→ **Work request**
What is needed is the number of lines below that contain the string "white", with no other text.

Before-and-after scene images

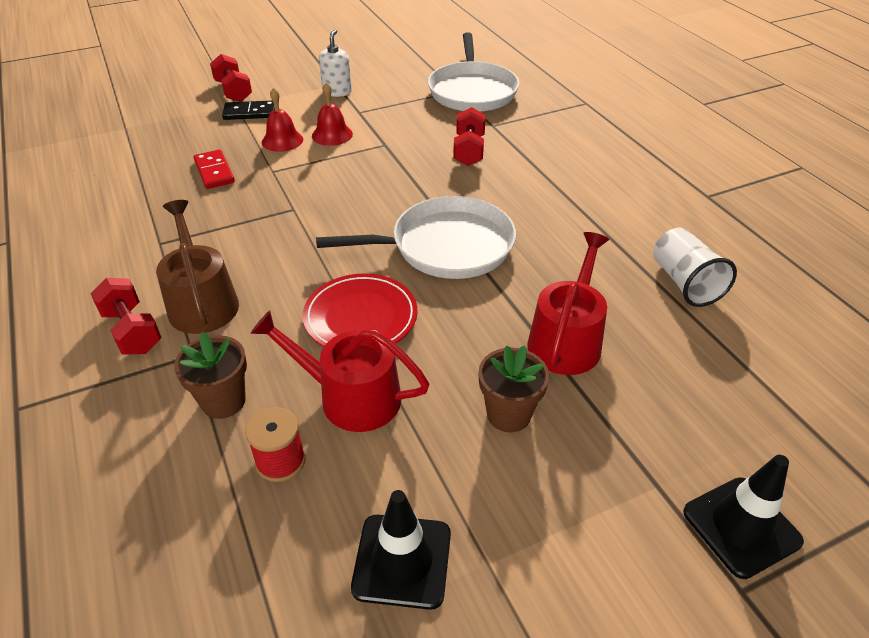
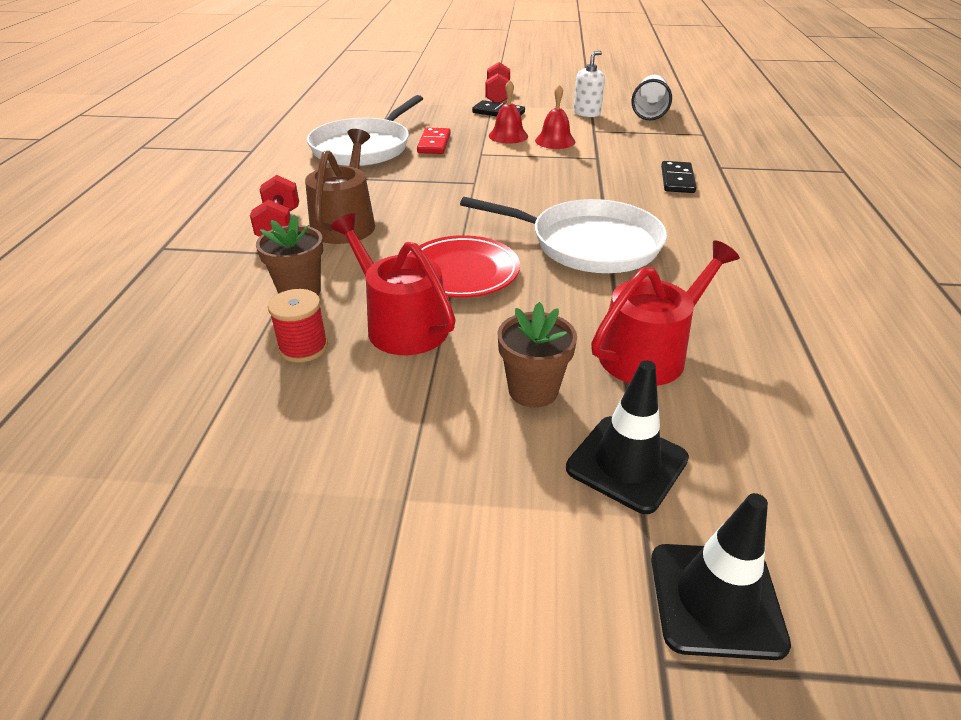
camera: 30 degrees right, 5 degrees down
(402, 561) = (331, 461): black traffic cone -> black traffic cone (627, 463)
(469, 150) = (677, 180): red dumbbell -> black domino
(472, 91) = (721, 137): white pan -> white pan (364, 147)
(685, 283) = (838, 349): white cup -> white cup (649, 112)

→ **Exercise response**
2